┌────────
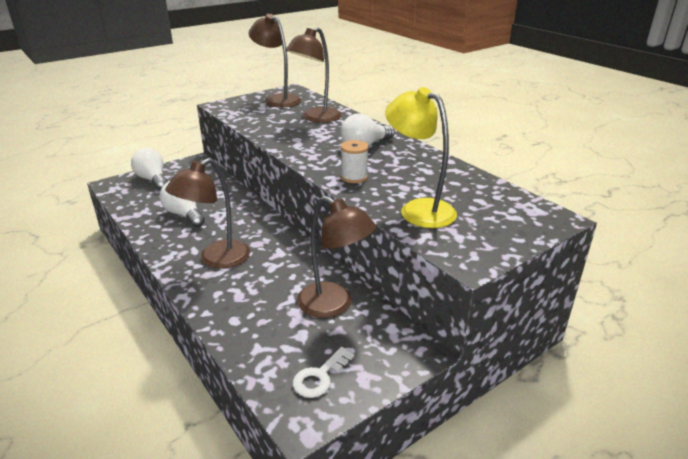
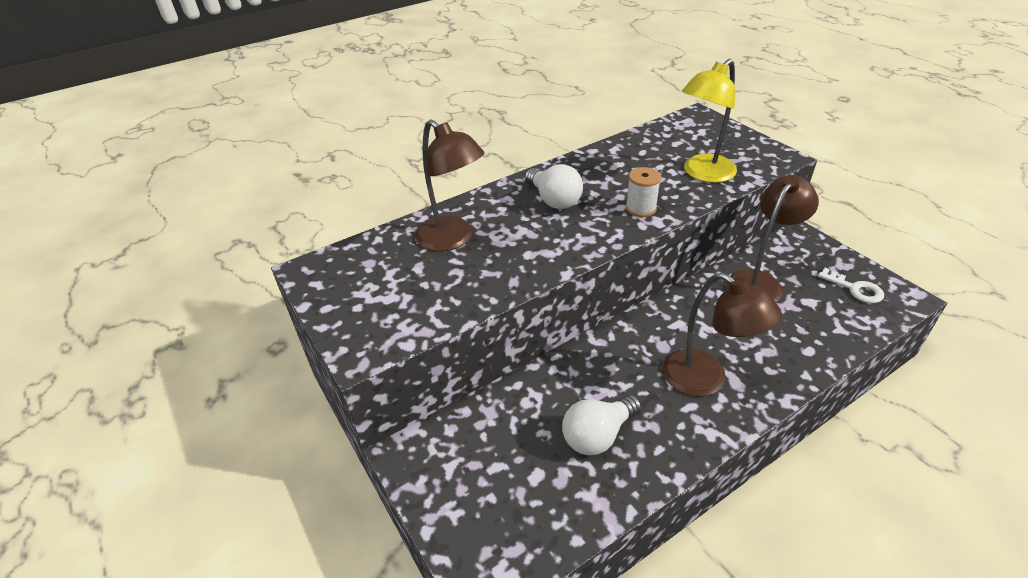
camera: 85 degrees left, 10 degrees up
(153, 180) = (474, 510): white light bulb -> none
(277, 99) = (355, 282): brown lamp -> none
└────────
→ DESCRIPTION OF THE TASK: When a line in the listing includes the word "none", report that line in full.

→ RESPONSE BOX:
(153, 180) = (474, 510): white light bulb -> none
(277, 99) = (355, 282): brown lamp -> none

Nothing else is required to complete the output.